(Recorded data)
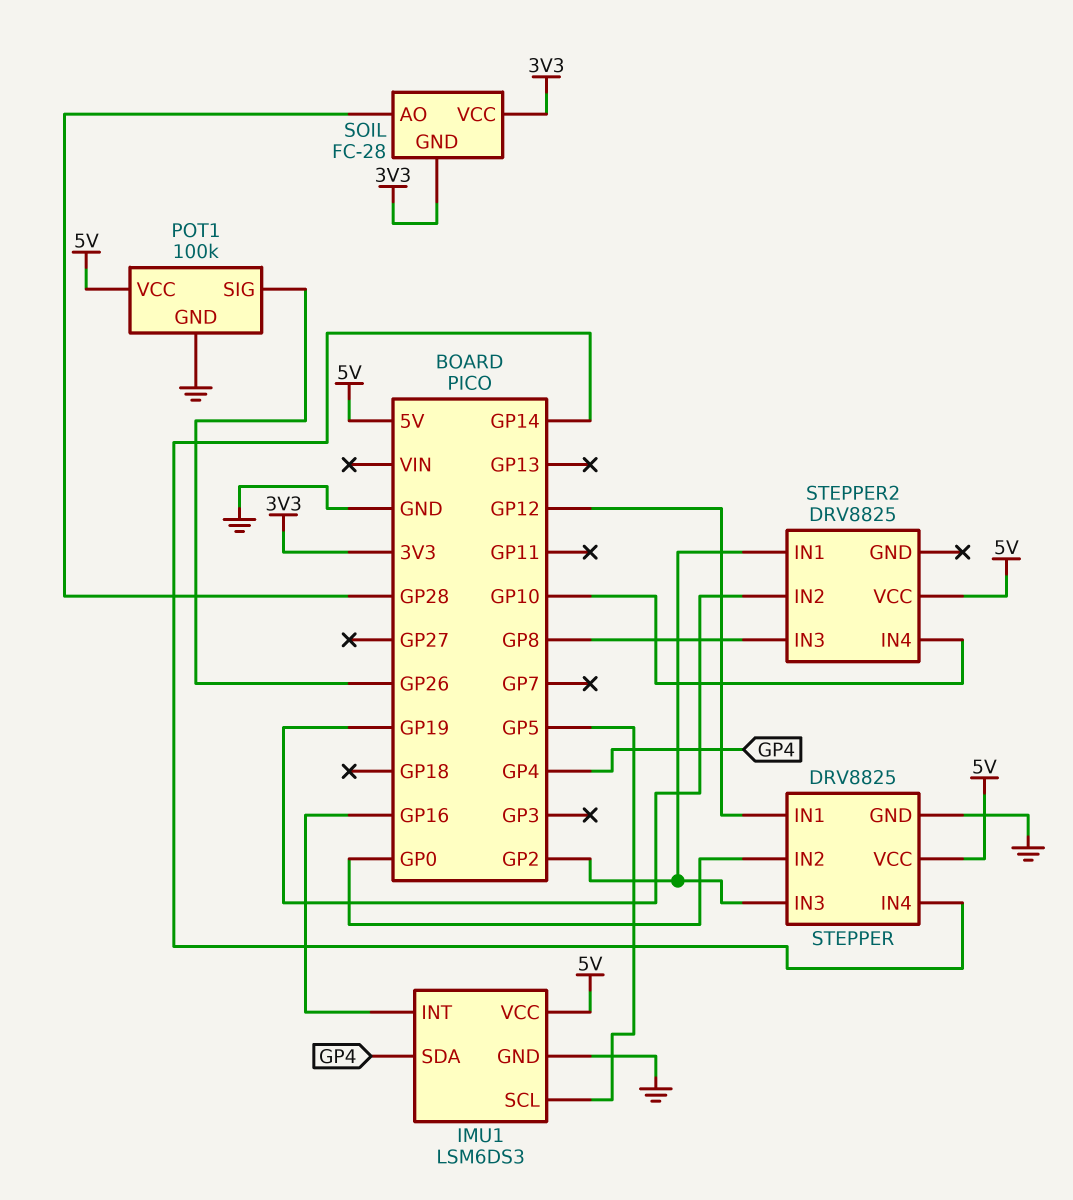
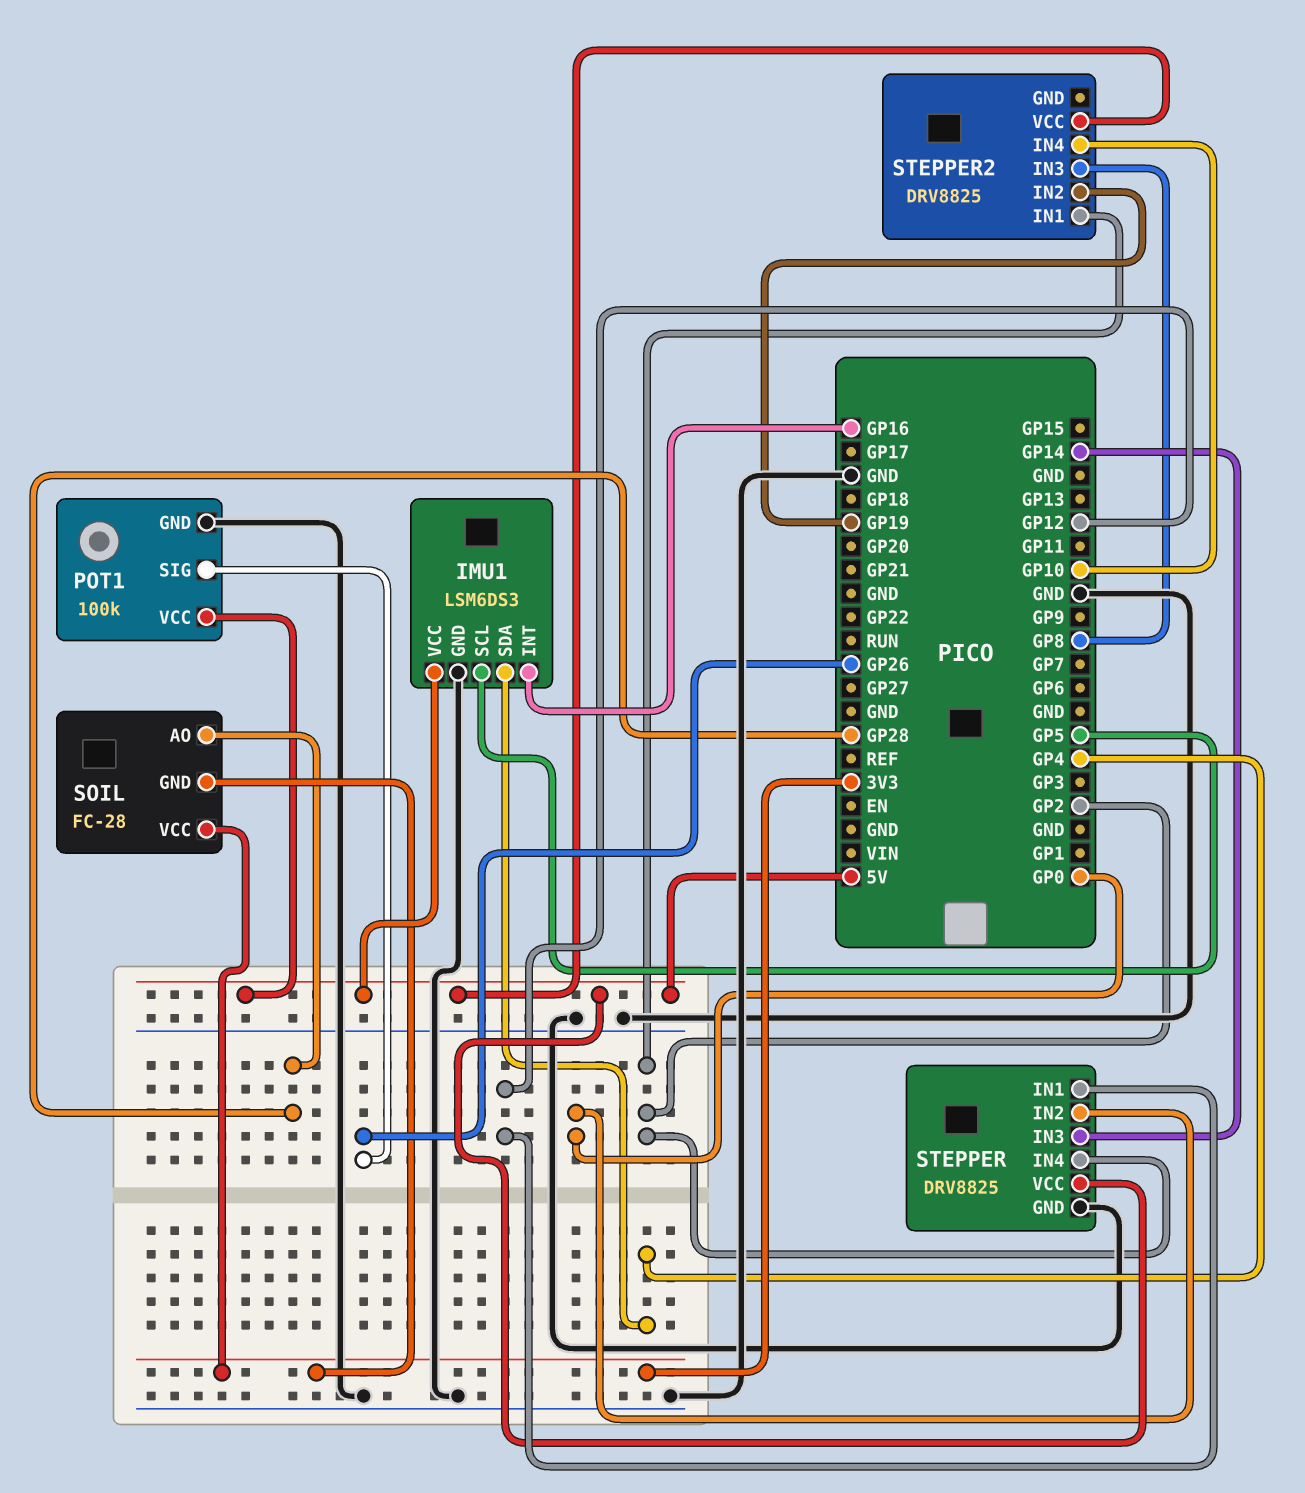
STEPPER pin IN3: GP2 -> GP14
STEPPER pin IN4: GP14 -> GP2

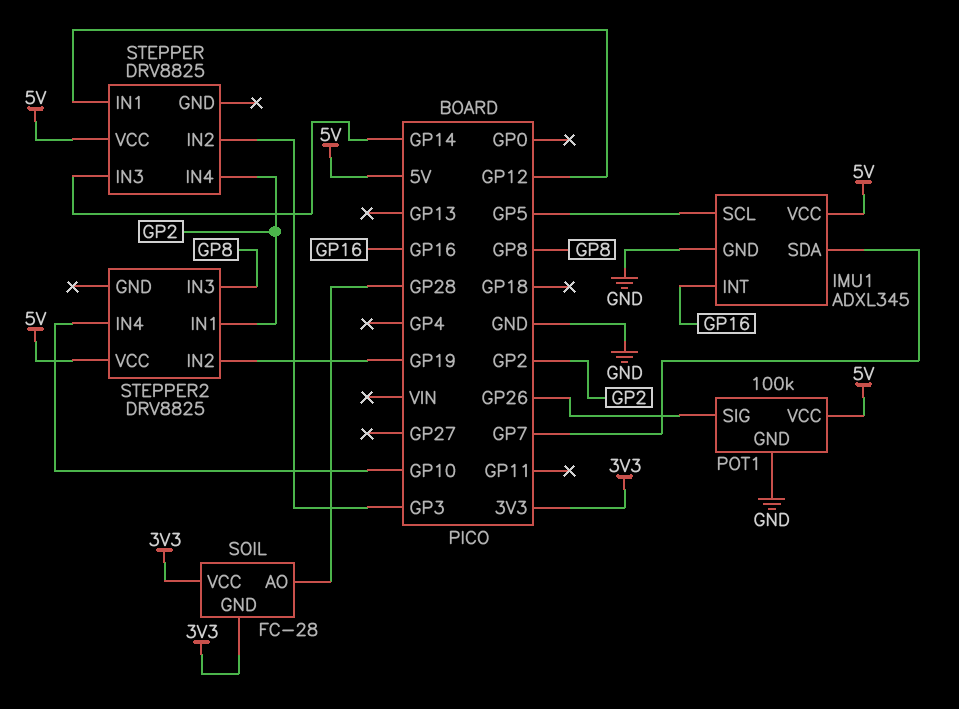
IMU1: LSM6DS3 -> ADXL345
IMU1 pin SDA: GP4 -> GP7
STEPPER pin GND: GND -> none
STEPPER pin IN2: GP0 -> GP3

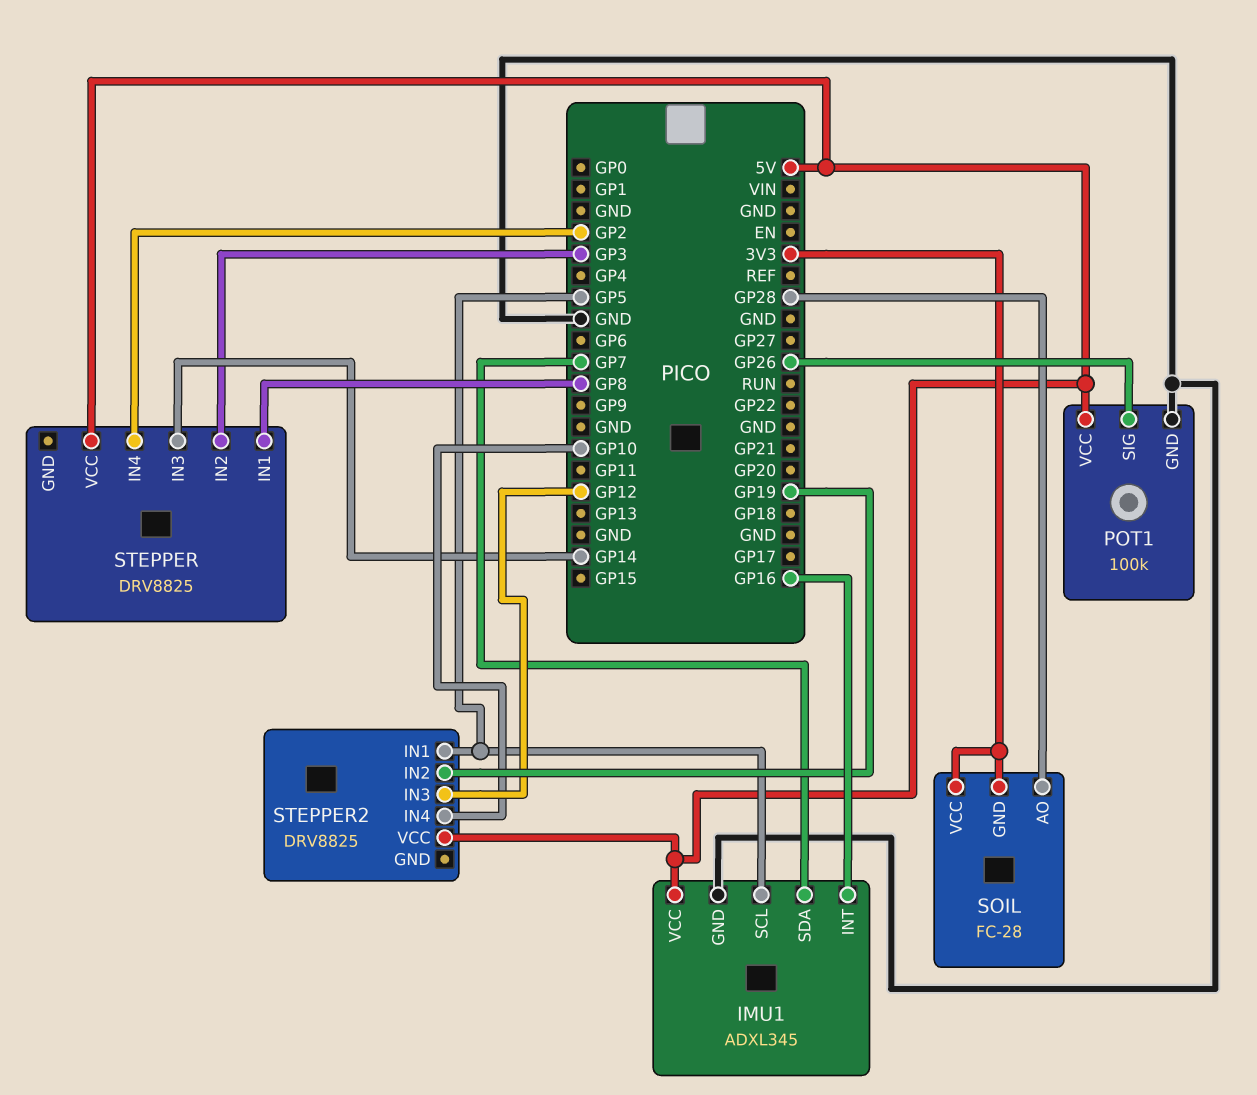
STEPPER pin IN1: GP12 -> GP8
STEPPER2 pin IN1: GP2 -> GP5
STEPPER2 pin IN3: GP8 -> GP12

Brief:
Reproduce the data verbatim. Do not carry any picture into the copy.

Response area:
STEPPER pin IN3: GP2 -> GP14
STEPPER pin IN4: GP14 -> GP2

IMU1: LSM6DS3 -> ADXL345
IMU1 pin SDA: GP4 -> GP7
STEPPER pin GND: GND -> none
STEPPER pin IN2: GP0 -> GP3

STEPPER pin IN1: GP12 -> GP8
STEPPER2 pin IN1: GP2 -> GP5
STEPPER2 pin IN3: GP8 -> GP12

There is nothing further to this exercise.